Records from a dataset:
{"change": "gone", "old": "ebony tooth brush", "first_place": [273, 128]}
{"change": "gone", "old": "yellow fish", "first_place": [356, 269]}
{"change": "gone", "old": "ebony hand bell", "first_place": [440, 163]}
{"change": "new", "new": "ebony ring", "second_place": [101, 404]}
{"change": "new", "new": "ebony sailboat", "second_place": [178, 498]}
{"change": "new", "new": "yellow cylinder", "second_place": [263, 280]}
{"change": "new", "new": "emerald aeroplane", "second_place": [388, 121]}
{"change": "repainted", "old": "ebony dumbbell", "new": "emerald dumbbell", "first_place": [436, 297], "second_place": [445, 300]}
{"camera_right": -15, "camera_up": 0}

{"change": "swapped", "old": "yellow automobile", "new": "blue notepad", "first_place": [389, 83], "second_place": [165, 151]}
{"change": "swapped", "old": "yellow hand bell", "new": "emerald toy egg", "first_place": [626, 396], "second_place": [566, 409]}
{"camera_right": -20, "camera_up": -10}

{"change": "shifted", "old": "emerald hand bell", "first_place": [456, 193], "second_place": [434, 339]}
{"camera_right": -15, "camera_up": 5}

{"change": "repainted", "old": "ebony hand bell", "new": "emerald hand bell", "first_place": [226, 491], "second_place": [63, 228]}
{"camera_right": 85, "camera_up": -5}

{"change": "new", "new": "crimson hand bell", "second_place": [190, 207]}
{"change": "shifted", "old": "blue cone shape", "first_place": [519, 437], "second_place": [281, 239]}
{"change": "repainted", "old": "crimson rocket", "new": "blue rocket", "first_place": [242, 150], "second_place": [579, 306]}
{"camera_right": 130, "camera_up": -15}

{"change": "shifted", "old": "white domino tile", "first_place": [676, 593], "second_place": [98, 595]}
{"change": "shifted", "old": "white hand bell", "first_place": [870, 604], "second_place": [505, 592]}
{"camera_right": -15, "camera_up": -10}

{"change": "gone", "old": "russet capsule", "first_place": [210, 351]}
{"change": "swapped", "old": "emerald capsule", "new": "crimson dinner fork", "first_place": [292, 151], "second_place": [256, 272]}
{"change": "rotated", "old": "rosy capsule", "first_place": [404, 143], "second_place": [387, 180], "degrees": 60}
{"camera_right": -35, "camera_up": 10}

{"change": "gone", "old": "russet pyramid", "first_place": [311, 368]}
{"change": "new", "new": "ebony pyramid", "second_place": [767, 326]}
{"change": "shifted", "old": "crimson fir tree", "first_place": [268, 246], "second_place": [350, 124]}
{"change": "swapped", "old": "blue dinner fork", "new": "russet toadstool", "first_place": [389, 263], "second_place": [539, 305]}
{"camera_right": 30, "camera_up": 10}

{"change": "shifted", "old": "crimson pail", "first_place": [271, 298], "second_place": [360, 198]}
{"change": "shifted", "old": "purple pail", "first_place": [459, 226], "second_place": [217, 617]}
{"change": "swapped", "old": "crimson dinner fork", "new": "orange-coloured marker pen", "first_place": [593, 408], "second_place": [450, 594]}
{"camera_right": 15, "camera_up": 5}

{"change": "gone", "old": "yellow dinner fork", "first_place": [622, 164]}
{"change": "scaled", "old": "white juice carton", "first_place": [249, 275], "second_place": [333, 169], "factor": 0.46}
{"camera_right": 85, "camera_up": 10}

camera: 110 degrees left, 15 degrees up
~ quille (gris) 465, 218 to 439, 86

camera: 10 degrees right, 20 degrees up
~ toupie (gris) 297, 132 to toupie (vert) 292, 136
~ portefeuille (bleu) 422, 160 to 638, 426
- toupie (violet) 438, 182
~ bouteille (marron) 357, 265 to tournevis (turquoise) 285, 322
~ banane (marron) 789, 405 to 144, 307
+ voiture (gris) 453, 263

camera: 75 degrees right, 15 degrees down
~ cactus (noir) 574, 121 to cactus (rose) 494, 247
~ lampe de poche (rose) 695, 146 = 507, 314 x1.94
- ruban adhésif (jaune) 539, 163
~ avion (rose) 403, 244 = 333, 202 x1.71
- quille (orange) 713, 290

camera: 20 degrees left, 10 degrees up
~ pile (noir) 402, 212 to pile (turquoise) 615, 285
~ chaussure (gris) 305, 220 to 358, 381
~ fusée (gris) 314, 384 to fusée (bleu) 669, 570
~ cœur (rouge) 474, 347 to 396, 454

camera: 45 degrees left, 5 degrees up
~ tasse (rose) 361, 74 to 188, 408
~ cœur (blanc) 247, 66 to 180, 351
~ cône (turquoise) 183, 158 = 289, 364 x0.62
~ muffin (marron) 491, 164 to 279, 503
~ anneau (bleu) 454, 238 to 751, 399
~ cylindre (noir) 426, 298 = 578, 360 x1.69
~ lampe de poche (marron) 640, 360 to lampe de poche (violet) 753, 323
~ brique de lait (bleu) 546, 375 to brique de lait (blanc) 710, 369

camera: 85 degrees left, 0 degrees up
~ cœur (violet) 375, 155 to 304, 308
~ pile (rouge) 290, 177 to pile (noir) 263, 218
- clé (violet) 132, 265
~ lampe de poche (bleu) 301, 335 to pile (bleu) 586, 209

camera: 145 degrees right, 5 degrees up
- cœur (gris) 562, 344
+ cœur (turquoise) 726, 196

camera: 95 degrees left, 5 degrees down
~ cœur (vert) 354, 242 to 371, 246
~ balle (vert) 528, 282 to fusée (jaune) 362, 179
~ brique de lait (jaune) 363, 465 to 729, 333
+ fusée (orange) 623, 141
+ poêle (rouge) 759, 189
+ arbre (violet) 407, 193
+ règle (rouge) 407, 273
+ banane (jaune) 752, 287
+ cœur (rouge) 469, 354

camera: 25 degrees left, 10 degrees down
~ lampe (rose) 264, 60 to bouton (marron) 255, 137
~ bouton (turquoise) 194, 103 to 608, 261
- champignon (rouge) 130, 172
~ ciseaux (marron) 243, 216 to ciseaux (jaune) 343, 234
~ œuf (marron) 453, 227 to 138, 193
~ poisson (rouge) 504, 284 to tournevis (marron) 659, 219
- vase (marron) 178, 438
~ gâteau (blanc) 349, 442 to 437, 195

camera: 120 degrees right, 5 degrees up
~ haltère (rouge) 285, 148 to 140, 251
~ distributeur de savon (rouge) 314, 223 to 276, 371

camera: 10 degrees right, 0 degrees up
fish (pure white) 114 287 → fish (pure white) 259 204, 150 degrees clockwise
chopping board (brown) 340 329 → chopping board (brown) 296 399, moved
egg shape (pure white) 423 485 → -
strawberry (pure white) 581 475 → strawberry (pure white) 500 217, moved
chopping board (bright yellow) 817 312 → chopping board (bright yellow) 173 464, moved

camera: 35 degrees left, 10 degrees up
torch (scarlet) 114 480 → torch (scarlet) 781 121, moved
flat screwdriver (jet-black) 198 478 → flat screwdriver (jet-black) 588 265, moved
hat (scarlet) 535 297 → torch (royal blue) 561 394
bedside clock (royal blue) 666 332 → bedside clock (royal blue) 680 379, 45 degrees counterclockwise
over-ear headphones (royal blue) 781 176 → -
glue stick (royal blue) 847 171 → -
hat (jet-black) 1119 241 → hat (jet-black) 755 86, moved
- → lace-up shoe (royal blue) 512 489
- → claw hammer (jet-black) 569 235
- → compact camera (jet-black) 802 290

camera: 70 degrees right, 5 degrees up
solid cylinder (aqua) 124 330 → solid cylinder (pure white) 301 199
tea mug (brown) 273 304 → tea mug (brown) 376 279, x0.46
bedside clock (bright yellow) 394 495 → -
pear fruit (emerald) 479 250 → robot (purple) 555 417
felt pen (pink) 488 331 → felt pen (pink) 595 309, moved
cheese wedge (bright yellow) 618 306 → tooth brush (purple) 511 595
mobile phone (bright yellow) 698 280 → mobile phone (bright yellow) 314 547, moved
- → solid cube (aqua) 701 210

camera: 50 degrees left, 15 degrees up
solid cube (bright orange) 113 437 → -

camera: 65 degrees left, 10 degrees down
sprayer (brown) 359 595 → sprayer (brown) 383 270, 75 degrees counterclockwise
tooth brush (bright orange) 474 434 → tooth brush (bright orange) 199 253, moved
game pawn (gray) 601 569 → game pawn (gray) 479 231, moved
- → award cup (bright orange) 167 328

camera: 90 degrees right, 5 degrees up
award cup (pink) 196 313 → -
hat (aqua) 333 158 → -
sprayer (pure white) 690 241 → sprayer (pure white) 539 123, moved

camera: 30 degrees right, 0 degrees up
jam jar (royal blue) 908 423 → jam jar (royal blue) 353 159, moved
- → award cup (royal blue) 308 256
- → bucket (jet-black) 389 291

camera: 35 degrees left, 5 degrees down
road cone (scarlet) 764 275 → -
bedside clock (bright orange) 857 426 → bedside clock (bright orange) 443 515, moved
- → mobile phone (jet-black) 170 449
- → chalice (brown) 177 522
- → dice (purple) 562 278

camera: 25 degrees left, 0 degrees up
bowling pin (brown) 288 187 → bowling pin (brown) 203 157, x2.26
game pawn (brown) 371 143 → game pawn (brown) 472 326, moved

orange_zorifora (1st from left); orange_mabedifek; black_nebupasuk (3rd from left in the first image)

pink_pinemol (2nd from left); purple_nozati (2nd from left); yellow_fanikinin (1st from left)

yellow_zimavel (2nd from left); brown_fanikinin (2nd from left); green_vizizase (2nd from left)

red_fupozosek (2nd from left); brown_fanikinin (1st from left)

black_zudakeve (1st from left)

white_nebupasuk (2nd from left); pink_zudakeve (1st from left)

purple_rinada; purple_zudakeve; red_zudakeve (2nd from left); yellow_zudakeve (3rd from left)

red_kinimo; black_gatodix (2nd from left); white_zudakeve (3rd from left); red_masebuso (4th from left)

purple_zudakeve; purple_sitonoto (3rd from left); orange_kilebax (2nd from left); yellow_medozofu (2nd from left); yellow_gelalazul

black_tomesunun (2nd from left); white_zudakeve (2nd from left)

WORK INSTRUCTIONS:
In the data above, find the line that contains "egg shape (pure" and the line that contains "strawberry (pure white) 581". Repeat exactly those lines and every line between them, and only those.

WRITTEN SOLUTION:
egg shape (pure white) 423 485 → -
strawberry (pure white) 581 475 → strawberry (pure white) 500 217, moved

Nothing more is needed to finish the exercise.